> **Input**
--------------------------------------------------
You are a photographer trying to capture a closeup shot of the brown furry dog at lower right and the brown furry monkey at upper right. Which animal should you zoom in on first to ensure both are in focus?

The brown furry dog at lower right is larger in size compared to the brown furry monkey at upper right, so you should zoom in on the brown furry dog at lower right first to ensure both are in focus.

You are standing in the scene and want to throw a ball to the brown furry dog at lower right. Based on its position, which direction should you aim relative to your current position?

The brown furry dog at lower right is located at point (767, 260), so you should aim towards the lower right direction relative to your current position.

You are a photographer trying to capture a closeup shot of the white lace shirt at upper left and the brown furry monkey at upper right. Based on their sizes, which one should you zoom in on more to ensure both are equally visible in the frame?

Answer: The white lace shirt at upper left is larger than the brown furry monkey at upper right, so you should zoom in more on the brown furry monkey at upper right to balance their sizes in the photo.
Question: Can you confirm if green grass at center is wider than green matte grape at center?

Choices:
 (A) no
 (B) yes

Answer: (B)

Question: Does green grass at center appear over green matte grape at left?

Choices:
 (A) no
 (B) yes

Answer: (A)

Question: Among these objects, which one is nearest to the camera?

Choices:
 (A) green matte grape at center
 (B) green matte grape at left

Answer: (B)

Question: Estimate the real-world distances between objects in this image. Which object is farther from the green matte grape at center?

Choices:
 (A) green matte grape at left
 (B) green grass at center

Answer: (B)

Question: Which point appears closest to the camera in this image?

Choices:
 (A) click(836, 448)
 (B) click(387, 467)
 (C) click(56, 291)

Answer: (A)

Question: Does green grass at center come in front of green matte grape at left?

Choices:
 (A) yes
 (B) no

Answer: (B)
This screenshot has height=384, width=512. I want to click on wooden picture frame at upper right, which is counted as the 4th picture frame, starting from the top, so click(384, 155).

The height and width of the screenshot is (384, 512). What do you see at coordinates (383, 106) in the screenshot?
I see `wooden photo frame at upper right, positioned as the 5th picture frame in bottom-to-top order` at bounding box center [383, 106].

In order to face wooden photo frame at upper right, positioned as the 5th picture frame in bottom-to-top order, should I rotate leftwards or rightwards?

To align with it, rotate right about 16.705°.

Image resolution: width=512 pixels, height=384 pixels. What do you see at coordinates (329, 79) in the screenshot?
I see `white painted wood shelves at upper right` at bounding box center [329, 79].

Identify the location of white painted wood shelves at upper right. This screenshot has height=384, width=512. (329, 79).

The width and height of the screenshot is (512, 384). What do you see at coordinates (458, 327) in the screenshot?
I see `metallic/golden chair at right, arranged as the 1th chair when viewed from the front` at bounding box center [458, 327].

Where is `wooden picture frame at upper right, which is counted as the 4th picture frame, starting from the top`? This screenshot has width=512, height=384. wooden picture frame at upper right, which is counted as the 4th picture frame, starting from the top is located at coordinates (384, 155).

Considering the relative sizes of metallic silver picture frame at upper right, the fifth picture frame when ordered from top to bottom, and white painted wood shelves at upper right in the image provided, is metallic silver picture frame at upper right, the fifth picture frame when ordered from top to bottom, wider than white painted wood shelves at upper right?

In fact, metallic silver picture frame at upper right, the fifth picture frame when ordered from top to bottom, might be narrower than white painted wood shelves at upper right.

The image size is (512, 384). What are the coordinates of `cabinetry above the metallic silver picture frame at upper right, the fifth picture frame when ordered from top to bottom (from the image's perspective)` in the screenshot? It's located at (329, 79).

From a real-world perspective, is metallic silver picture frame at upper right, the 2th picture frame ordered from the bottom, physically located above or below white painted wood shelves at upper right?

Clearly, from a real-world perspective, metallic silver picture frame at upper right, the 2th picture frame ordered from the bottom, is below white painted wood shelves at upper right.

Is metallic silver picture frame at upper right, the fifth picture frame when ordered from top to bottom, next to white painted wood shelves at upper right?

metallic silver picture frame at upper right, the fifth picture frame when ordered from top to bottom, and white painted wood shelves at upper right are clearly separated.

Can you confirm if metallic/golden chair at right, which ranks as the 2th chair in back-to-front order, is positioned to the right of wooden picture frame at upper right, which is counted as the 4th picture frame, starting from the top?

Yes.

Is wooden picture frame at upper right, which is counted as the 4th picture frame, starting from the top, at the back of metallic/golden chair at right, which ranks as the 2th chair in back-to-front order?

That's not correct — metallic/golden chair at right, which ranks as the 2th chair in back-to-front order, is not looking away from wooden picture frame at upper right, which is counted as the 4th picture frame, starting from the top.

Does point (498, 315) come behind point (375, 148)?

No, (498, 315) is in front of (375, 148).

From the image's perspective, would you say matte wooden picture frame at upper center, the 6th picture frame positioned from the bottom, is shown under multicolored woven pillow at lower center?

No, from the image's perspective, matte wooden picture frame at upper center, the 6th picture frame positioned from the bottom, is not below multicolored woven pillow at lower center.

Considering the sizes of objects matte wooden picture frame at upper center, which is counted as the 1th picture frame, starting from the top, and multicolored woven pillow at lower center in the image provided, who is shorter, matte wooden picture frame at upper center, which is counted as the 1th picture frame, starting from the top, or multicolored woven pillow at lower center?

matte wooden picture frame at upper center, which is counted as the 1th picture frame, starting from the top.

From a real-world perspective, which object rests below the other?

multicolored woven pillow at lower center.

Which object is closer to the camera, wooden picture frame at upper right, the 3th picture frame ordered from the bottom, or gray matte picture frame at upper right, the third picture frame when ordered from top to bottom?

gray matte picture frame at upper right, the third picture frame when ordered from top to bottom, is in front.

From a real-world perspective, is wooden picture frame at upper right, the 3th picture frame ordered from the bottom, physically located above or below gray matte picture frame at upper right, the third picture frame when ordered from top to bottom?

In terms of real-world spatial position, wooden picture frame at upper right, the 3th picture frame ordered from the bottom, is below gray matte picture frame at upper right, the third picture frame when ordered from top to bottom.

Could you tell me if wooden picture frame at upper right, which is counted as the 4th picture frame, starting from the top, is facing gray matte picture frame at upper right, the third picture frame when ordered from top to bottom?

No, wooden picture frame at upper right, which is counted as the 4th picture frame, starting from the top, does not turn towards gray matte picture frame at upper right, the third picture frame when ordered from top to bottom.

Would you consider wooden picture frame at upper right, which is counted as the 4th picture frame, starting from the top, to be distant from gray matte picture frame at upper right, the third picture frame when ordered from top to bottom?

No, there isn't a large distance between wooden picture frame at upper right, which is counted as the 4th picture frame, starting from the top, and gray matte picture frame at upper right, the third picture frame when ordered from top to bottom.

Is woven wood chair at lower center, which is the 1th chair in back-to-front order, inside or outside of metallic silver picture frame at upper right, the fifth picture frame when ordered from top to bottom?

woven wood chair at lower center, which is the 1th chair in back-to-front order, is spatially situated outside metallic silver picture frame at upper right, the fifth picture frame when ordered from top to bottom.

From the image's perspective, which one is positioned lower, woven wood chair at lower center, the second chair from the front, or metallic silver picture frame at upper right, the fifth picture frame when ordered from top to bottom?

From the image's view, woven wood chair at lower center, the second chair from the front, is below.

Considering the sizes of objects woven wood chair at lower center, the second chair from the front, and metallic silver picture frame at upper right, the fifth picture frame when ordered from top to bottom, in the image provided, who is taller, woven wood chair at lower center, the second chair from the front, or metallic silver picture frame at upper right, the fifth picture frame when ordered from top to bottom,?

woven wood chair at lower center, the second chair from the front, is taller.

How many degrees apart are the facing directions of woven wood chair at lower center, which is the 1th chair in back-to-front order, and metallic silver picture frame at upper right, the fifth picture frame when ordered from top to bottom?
--------------------------------------------------
> **Task directions**
Show each line of the data above that contains the word "facing". Case matters.

> **Answer to the problem**
Could you tell me if wooden picture frame at upper right, which is counted as the 4th picture frame, starting from the top, is facing gray matte picture frame at upper right, the third picture frame when ordered from top to bottom?
How many degrees apart are the facing directions of woven wood chair at lower center, which is the 1th chair in back-to-front order, and metallic silver picture frame at upper right, the fifth picture frame when ordered from top to bottom?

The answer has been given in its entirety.